### ABOUT THIS TASK
Output the records exactly. Include every line.

### SOURCE MATERIAL

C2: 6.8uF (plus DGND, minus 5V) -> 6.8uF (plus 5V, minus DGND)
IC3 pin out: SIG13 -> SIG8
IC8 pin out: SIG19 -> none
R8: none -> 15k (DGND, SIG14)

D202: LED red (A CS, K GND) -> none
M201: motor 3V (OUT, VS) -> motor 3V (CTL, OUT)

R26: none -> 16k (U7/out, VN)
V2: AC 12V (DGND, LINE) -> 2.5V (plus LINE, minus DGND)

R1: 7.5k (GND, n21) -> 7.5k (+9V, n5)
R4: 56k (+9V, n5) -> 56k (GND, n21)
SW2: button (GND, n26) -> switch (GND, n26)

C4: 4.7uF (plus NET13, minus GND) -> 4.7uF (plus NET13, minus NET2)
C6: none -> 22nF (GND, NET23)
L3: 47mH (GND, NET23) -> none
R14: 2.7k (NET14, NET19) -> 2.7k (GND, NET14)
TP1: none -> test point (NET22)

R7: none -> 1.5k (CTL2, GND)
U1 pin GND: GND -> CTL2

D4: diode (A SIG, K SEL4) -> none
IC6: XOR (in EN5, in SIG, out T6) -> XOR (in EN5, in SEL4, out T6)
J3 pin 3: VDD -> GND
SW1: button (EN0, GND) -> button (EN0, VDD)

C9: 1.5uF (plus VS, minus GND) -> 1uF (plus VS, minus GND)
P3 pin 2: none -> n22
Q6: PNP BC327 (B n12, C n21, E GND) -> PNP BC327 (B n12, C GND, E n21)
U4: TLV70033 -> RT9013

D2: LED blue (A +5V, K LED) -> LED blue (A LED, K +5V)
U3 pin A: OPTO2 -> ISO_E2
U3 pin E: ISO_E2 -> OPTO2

### SOLUTION
C2: 6.8uF (plus DGND, minus 5V) -> 6.8uF (plus 5V, minus DGND)
IC3 pin out: SIG13 -> SIG8
IC8 pin out: SIG19 -> none
R8: none -> 15k (DGND, SIG14)

D202: LED red (A CS, K GND) -> none
M201: motor 3V (OUT, VS) -> motor 3V (CTL, OUT)

R26: none -> 16k (U7/out, VN)
V2: AC 12V (DGND, LINE) -> 2.5V (plus LINE, minus DGND)

R1: 7.5k (GND, n21) -> 7.5k (+9V, n5)
R4: 56k (+9V, n5) -> 56k (GND, n21)
SW2: button (GND, n26) -> switch (GND, n26)

C4: 4.7uF (plus NET13, minus GND) -> 4.7uF (plus NET13, minus NET2)
C6: none -> 22nF (GND, NET23)
L3: 47mH (GND, NET23) -> none
R14: 2.7k (NET14, NET19) -> 2.7k (GND, NET14)
TP1: none -> test point (NET22)

R7: none -> 1.5k (CTL2, GND)
U1 pin GND: GND -> CTL2

D4: diode (A SIG, K SEL4) -> none
IC6: XOR (in EN5, in SIG, out T6) -> XOR (in EN5, in SEL4, out T6)
J3 pin 3: VDD -> GND
SW1: button (EN0, GND) -> button (EN0, VDD)

C9: 1.5uF (plus VS, minus GND) -> 1uF (plus VS, minus GND)
P3 pin 2: none -> n22
Q6: PNP BC327 (B n12, C n21, E GND) -> PNP BC327 (B n12, C GND, E n21)
U4: TLV70033 -> RT9013

D2: LED blue (A +5V, K LED) -> LED blue (A LED, K +5V)
U3 pin A: OPTO2 -> ISO_E2
U3 pin E: ISO_E2 -> OPTO2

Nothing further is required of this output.